### [TASK TO COMPLETE]
An unchanged copy of every record below, without pictures, is the goal.

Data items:
_ _ _ _ _ _ _
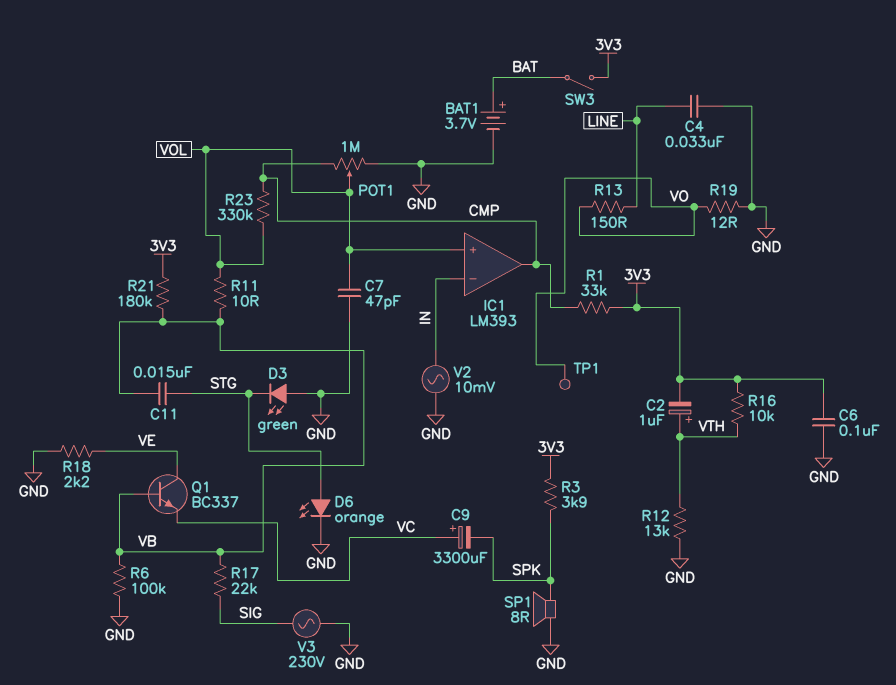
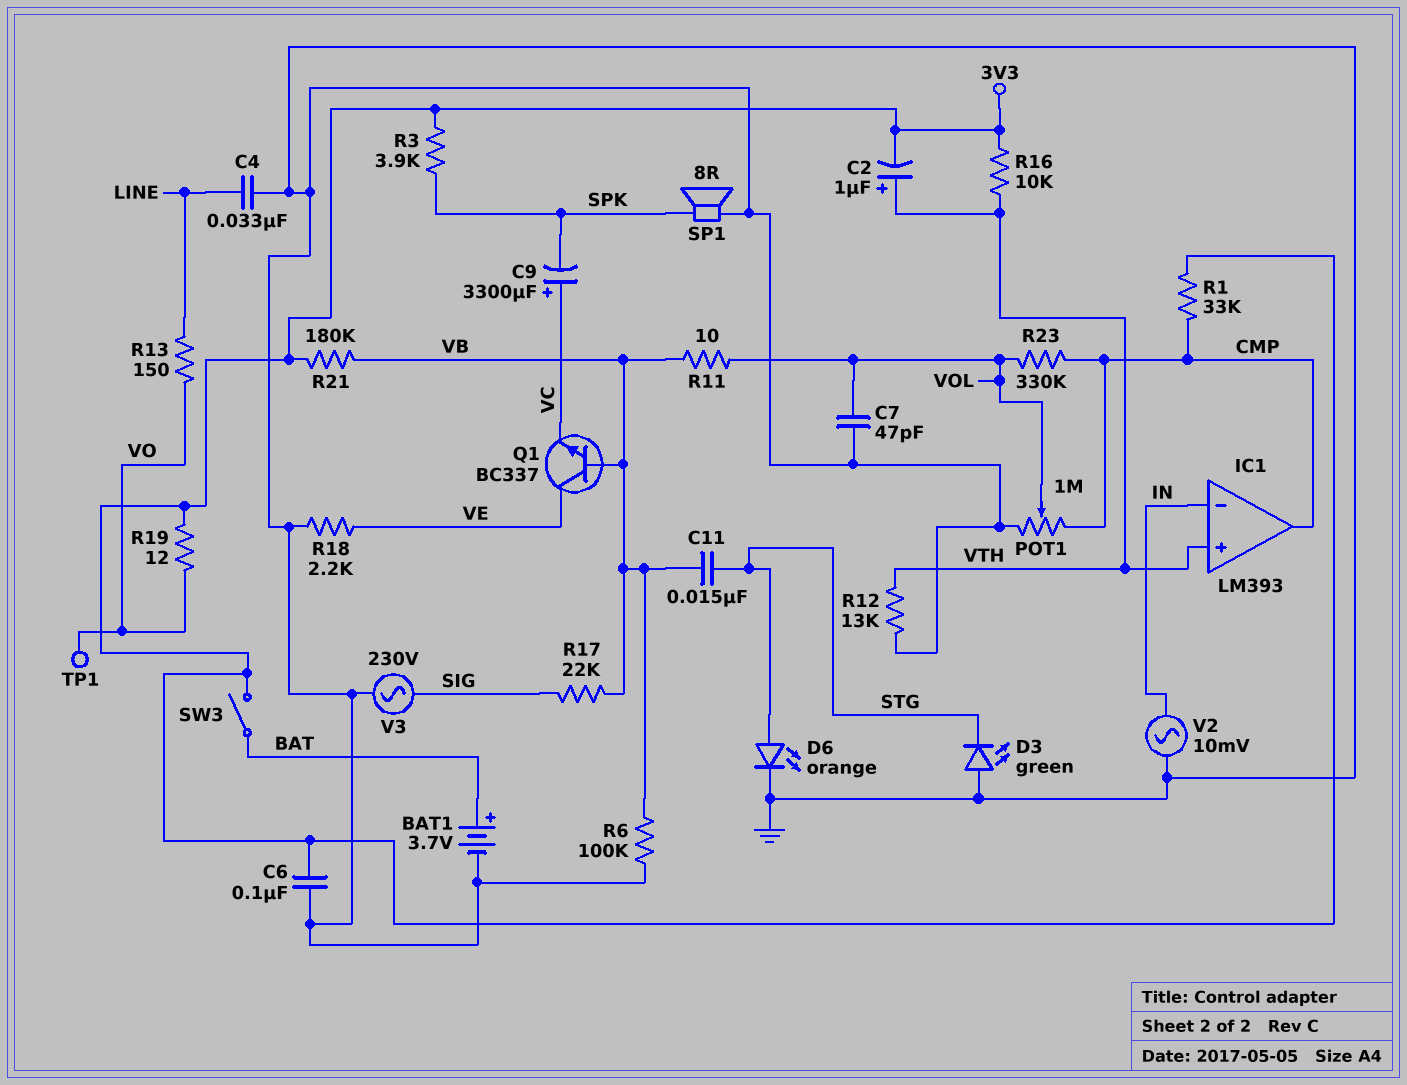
IC1 pin in+: VOL -> VTH
R19: 12 (GND, VO) -> 12 (3V3, VO)

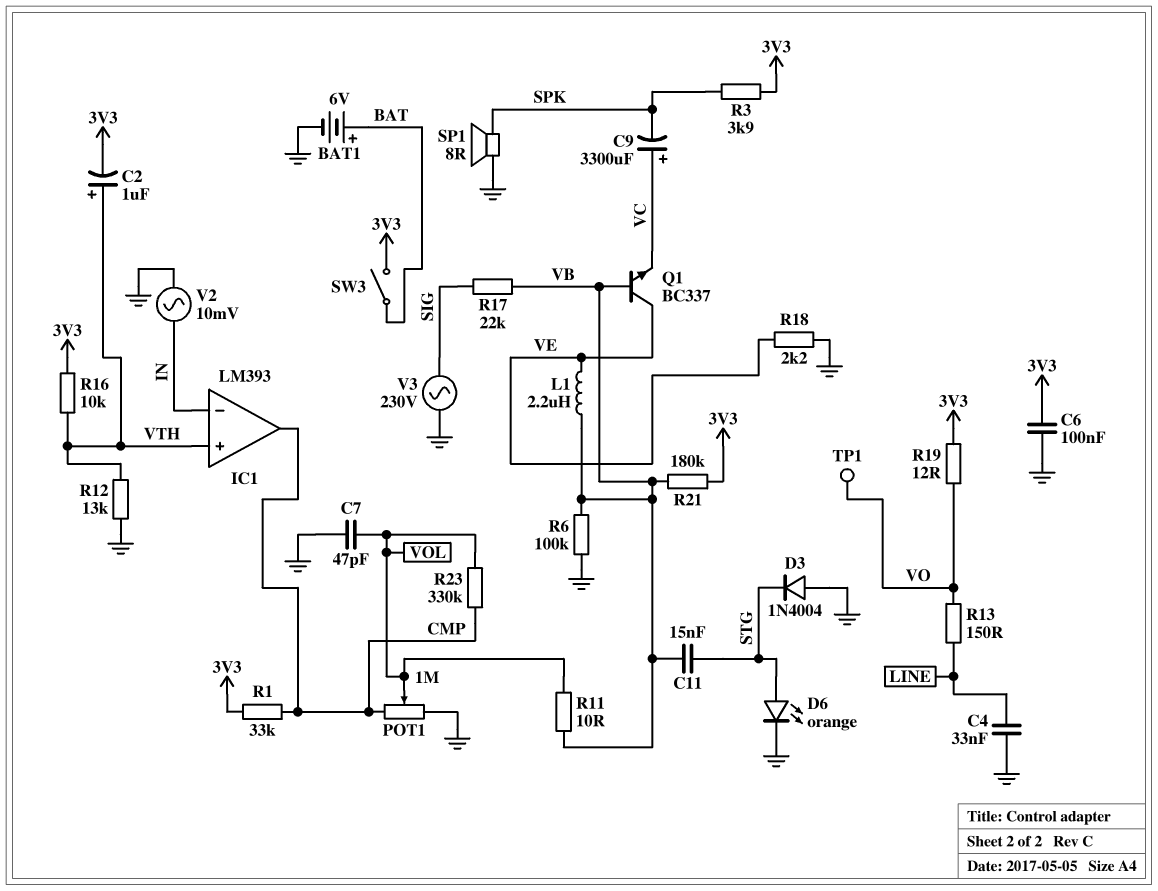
BAT1: 3.7V (plus BAT, minus GND) -> 6V (plus BAT, minus GND)
D3: LED green (A GND, K STG) -> diode 1N4004 (A GND, K STG)
L1: none -> 2.2uH (VB, VE)

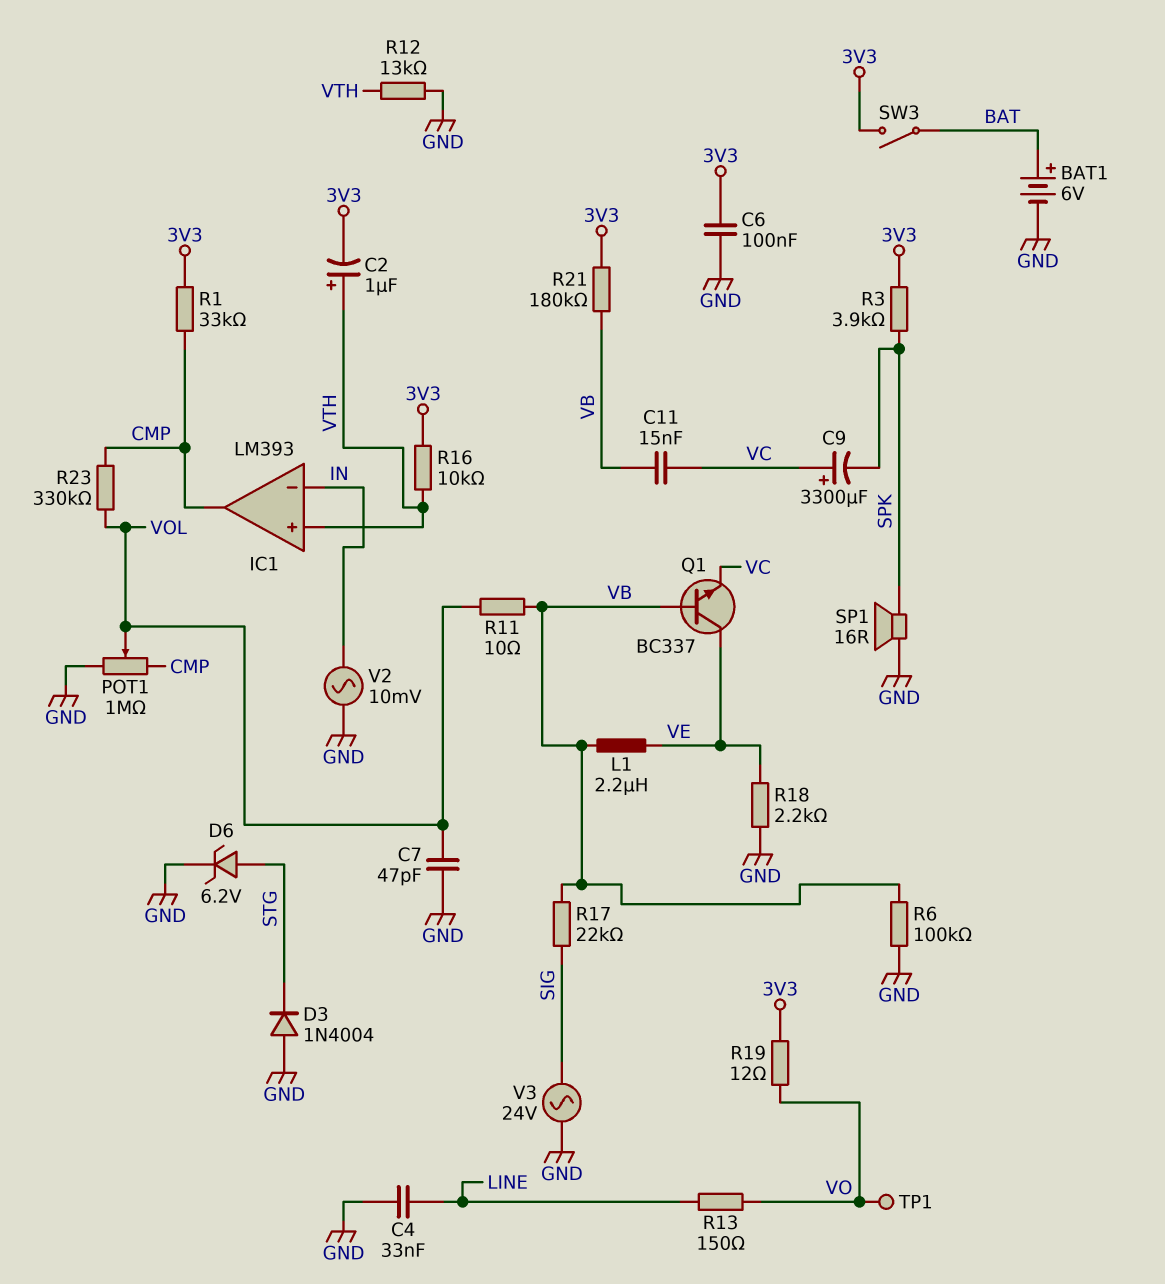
C11: 15nF (STG, VB) -> 15nF (VB, VC)
D6: LED orange (A STG, K GND) -> zener 6.2V (A STG, K GND)
SP1: speaker 8R (GND, SPK) -> speaker 16R (GND, SPK)
V3: AC 230V (GND, SIG) -> AC 24V (GND, SIG)

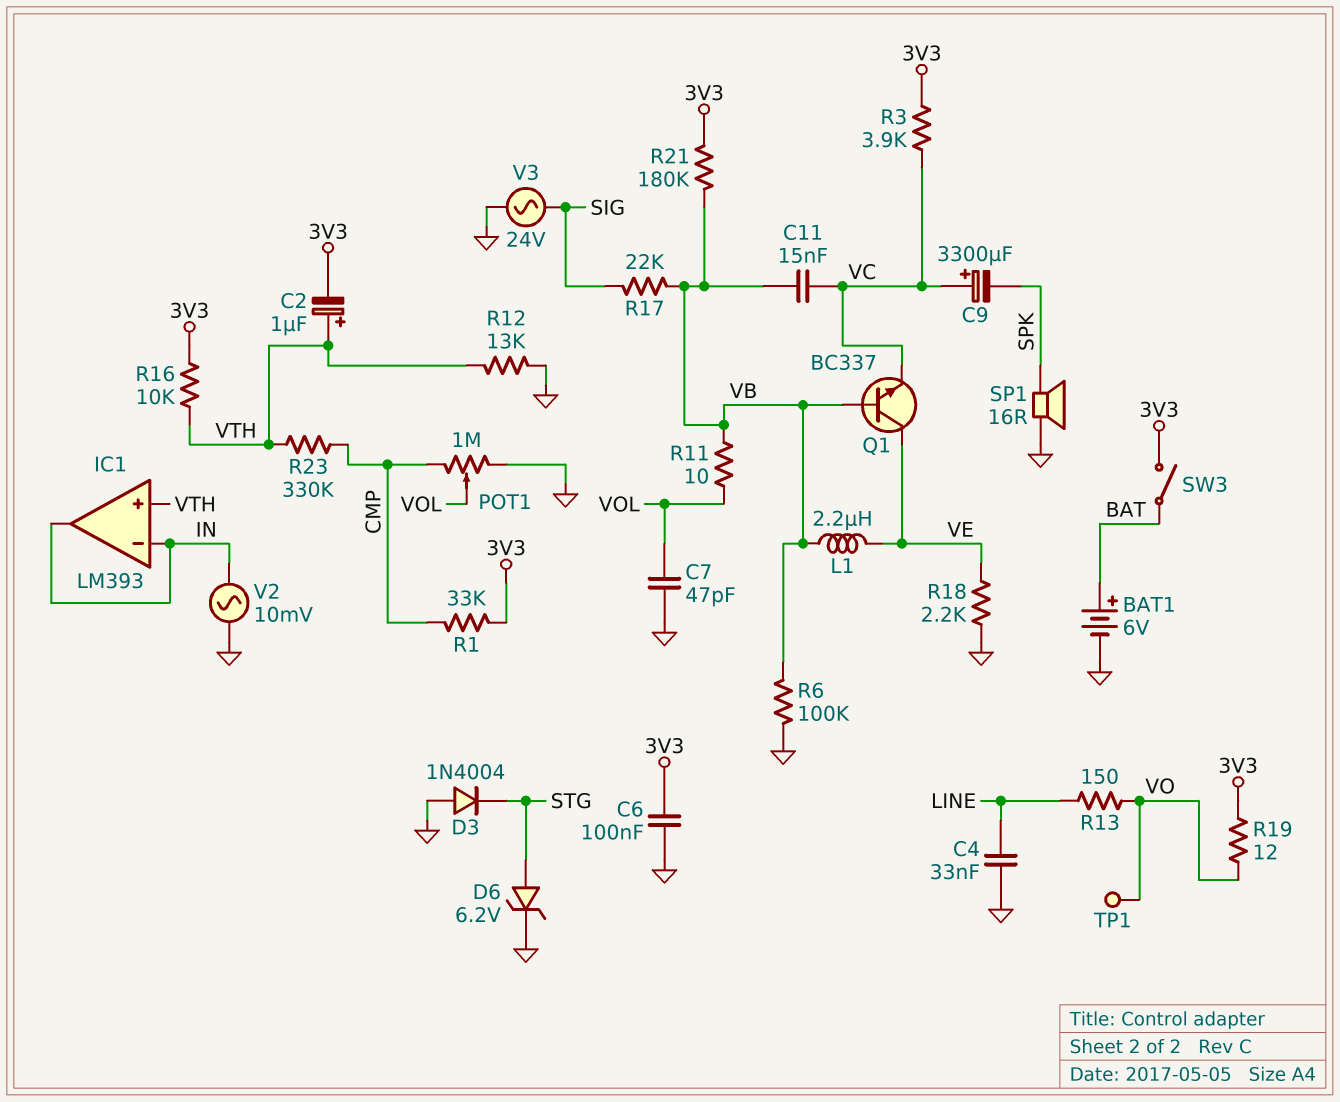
IC1 pin out: CMP -> IN
R3: 3.9k (3V3, SPK) -> 3.9k (3V3, VC)
R23: 330k (CMP, VOL) -> 330k (CMP, VTH)

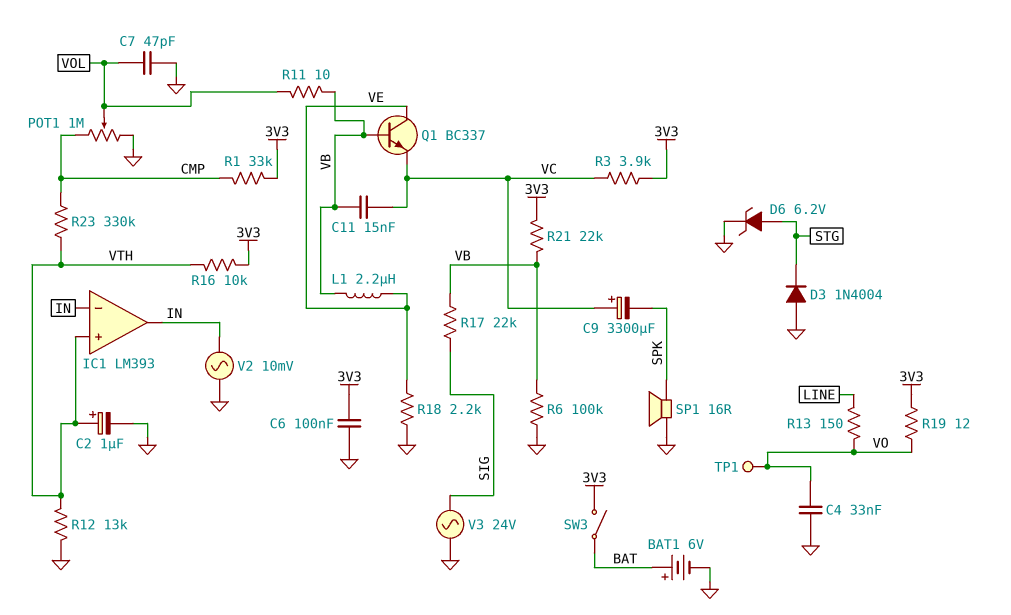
C2: 1uF (plus VTH, minus 3V3) -> 1uF (plus VTH, minus GND)
C4: 33nF (GND, LINE) -> 33nF (GND, VO)
R21: 180k (3V3, VB) -> 22k (3V3, VB)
_ _ _ _ _ _ _
### [SOLUTION FOR THIS PROBLEM]
IC1 pin in+: VOL -> VTH
R19: 12 (GND, VO) -> 12 (3V3, VO)

BAT1: 3.7V (plus BAT, minus GND) -> 6V (plus BAT, minus GND)
D3: LED green (A GND, K STG) -> diode 1N4004 (A GND, K STG)
L1: none -> 2.2uH (VB, VE)

C11: 15nF (STG, VB) -> 15nF (VB, VC)
D6: LED orange (A STG, K GND) -> zener 6.2V (A STG, K GND)
SP1: speaker 8R (GND, SPK) -> speaker 16R (GND, SPK)
V3: AC 230V (GND, SIG) -> AC 24V (GND, SIG)

IC1 pin out: CMP -> IN
R3: 3.9k (3V3, SPK) -> 3.9k (3V3, VC)
R23: 330k (CMP, VOL) -> 330k (CMP, VTH)

C2: 1uF (plus VTH, minus 3V3) -> 1uF (plus VTH, minus GND)
C4: 33nF (GND, LINE) -> 33nF (GND, VO)
R21: 180k (3V3, VB) -> 22k (3V3, VB)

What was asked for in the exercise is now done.